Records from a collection
============================================================

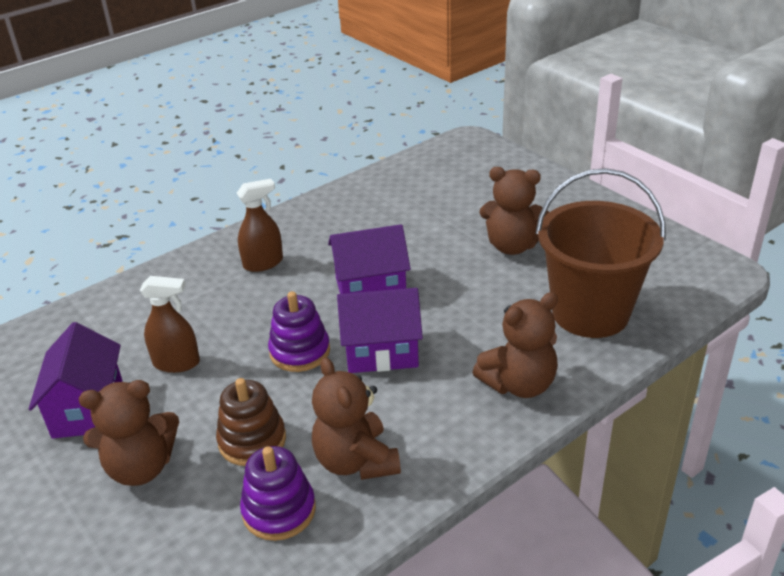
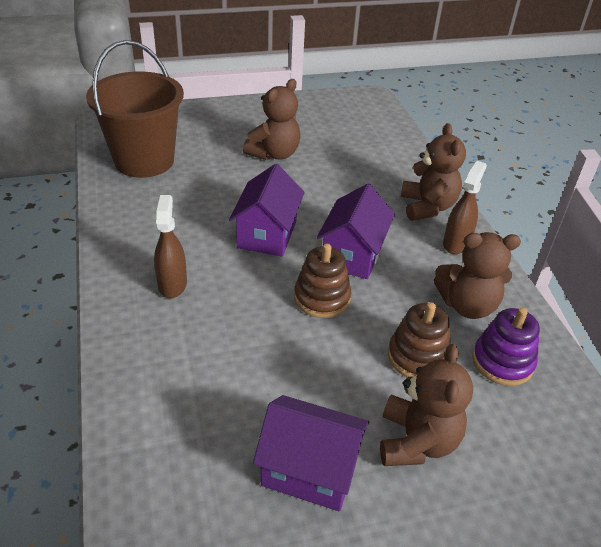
camera: 70 degrees left, 5 degrees up
(177, 363) = (282, 383): brown spray bottle -> brown spray bottle (456, 243)
(300, 351) = (322, 298): purple stacking toy -> brown stacking toy
(590, 313) = (374, 154): brown bucket -> brown bucket (144, 161)

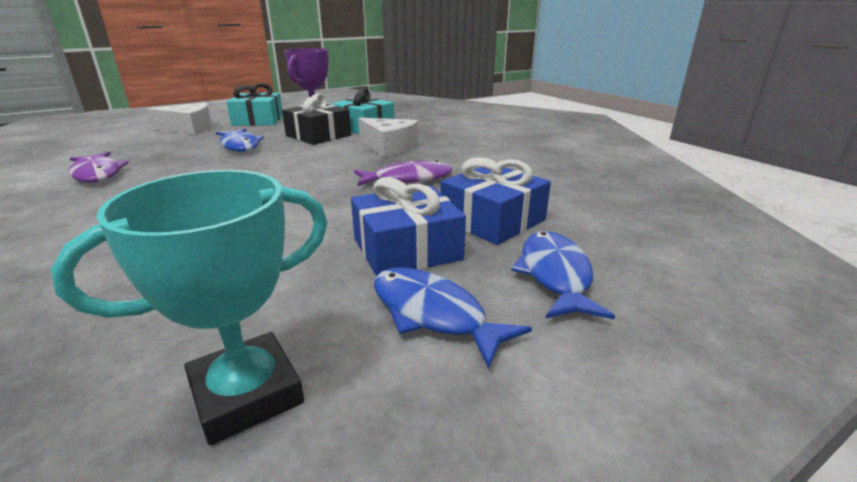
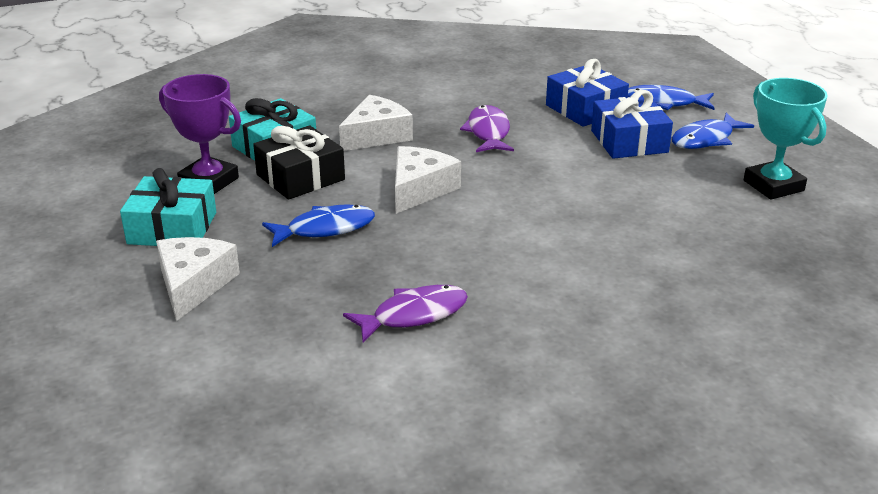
camera: 80 degrees left, 5 degrees up
(293, 164) = (419, 189): none -> white cheese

============================================================

WHAT TO WORK ON. Leave out the pictures and transcribe the entries above exactly.

RESULT OF THIS EXERCISE.
camera: 70 degrees left, 5 degrees up
(177, 363) = (282, 383): brown spray bottle -> brown spray bottle (456, 243)
(300, 351) = (322, 298): purple stacking toy -> brown stacking toy
(590, 313) = (374, 154): brown bucket -> brown bucket (144, 161)

camera: 80 degrees left, 5 degrees up
(293, 164) = (419, 189): none -> white cheese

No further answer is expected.